### EXERCISE REQUIREMENTS
How many lines in the rows below contain the string "kern"? Treat uppercase and lowercase letters as different, and reply with the number alone.

### MATERIAL SHOWN

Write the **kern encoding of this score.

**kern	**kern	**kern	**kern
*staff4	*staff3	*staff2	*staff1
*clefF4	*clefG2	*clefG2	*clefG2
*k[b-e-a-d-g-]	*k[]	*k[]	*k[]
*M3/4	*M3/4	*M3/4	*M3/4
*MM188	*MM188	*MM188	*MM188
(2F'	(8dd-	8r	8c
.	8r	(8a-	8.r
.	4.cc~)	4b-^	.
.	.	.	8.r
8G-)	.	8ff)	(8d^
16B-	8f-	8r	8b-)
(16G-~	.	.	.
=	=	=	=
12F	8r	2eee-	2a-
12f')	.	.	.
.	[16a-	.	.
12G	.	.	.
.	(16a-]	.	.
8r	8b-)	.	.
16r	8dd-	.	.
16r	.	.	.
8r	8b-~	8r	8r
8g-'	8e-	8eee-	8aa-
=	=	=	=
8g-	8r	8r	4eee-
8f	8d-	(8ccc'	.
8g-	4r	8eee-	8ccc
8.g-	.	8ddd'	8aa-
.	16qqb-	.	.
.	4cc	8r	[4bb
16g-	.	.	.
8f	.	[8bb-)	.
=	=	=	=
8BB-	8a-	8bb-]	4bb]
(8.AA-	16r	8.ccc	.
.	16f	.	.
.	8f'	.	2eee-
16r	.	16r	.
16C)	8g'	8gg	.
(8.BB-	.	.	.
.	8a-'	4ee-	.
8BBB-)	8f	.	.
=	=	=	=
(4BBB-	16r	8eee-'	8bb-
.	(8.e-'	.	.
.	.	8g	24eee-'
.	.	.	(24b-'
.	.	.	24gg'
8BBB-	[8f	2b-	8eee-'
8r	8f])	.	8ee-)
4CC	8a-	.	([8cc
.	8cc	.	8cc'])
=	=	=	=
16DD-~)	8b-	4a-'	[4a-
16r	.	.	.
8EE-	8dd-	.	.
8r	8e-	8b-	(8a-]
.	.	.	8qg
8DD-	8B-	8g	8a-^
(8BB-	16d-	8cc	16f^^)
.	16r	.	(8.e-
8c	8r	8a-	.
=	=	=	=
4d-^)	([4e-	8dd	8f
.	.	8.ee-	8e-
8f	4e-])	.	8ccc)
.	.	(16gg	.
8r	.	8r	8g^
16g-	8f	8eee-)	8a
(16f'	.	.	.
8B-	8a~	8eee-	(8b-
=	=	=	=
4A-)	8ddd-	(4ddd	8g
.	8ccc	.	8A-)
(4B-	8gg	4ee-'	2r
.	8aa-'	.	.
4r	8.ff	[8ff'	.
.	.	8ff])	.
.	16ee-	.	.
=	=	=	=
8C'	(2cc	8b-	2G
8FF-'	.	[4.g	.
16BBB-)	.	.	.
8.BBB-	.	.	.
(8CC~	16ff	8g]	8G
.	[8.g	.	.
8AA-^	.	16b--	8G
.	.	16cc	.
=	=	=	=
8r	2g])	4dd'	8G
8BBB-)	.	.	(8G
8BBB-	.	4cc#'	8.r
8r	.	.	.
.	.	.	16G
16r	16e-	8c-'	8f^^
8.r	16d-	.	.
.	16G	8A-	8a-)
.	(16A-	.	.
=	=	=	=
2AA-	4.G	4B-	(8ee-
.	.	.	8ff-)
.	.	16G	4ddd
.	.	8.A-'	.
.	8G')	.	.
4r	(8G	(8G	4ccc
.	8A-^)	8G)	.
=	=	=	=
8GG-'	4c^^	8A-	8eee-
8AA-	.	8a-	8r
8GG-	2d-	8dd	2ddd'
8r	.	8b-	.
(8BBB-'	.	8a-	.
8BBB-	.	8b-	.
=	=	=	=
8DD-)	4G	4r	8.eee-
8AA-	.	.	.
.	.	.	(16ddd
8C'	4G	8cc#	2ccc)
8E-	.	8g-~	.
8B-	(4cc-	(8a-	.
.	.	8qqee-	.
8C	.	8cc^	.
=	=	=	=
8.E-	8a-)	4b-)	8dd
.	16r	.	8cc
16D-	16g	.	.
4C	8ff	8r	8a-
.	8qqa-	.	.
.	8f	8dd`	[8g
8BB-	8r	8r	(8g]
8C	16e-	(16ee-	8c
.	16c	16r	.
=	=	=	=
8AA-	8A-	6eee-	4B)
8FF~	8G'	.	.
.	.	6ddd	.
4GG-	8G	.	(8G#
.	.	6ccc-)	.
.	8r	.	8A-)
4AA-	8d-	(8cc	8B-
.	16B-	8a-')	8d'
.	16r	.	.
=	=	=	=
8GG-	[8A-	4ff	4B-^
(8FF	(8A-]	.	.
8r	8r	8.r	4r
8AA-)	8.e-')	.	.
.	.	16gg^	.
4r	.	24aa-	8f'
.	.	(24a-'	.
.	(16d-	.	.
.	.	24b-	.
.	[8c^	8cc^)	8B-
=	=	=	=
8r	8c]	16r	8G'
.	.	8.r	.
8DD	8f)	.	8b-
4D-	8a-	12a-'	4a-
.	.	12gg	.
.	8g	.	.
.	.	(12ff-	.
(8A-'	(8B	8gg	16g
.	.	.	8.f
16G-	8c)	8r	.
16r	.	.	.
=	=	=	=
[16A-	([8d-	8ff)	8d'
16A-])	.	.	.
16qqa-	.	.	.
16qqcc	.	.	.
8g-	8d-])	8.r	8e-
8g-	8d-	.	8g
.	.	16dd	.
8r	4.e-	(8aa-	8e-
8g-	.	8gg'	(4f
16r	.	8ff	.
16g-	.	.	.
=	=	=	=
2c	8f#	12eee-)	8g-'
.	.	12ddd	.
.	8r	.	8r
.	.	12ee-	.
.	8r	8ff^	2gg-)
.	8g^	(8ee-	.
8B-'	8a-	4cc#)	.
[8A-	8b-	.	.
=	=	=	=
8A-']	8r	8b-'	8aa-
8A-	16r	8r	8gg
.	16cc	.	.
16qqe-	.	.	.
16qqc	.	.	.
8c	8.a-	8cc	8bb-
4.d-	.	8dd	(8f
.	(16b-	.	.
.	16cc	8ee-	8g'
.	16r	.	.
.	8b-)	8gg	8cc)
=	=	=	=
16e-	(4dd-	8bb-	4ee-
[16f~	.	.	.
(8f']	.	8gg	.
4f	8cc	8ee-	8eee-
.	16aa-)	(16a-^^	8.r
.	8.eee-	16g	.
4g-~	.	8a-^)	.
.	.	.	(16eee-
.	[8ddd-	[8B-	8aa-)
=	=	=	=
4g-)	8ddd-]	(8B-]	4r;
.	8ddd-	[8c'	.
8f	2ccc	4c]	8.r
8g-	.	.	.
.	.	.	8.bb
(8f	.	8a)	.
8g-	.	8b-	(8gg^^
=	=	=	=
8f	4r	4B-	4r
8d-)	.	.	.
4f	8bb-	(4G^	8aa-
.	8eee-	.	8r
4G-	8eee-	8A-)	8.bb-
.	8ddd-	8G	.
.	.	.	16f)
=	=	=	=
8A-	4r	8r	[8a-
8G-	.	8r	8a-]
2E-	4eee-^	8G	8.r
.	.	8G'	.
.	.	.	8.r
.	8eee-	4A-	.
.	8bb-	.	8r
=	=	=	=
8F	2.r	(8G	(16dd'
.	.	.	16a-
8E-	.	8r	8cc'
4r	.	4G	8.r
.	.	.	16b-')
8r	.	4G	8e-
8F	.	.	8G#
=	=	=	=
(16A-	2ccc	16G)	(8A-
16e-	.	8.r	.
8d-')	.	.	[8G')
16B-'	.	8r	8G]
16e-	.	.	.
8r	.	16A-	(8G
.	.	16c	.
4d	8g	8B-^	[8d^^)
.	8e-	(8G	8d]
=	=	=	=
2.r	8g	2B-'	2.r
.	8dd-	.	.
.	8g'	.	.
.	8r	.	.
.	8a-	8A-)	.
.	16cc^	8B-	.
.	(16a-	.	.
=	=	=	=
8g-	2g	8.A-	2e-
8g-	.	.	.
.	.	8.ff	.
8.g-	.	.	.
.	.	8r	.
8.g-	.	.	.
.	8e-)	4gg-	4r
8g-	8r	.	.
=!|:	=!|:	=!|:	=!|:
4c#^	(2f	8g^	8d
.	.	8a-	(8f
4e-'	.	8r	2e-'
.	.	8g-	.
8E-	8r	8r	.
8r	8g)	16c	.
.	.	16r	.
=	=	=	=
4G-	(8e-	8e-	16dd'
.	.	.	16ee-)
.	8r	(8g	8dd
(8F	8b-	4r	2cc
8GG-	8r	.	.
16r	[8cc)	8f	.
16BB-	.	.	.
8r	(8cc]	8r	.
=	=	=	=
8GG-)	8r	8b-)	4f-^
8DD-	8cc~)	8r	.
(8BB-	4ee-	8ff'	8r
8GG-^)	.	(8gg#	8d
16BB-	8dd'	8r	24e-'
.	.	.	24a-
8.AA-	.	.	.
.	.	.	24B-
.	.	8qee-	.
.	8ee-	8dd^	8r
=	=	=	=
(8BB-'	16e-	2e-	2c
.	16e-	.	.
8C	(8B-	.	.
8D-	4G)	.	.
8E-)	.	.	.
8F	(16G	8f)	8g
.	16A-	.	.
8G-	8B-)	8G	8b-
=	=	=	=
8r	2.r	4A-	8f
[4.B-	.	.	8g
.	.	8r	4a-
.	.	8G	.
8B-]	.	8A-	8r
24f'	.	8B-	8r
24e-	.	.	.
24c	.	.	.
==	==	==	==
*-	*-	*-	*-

### FULL SOLUTION
2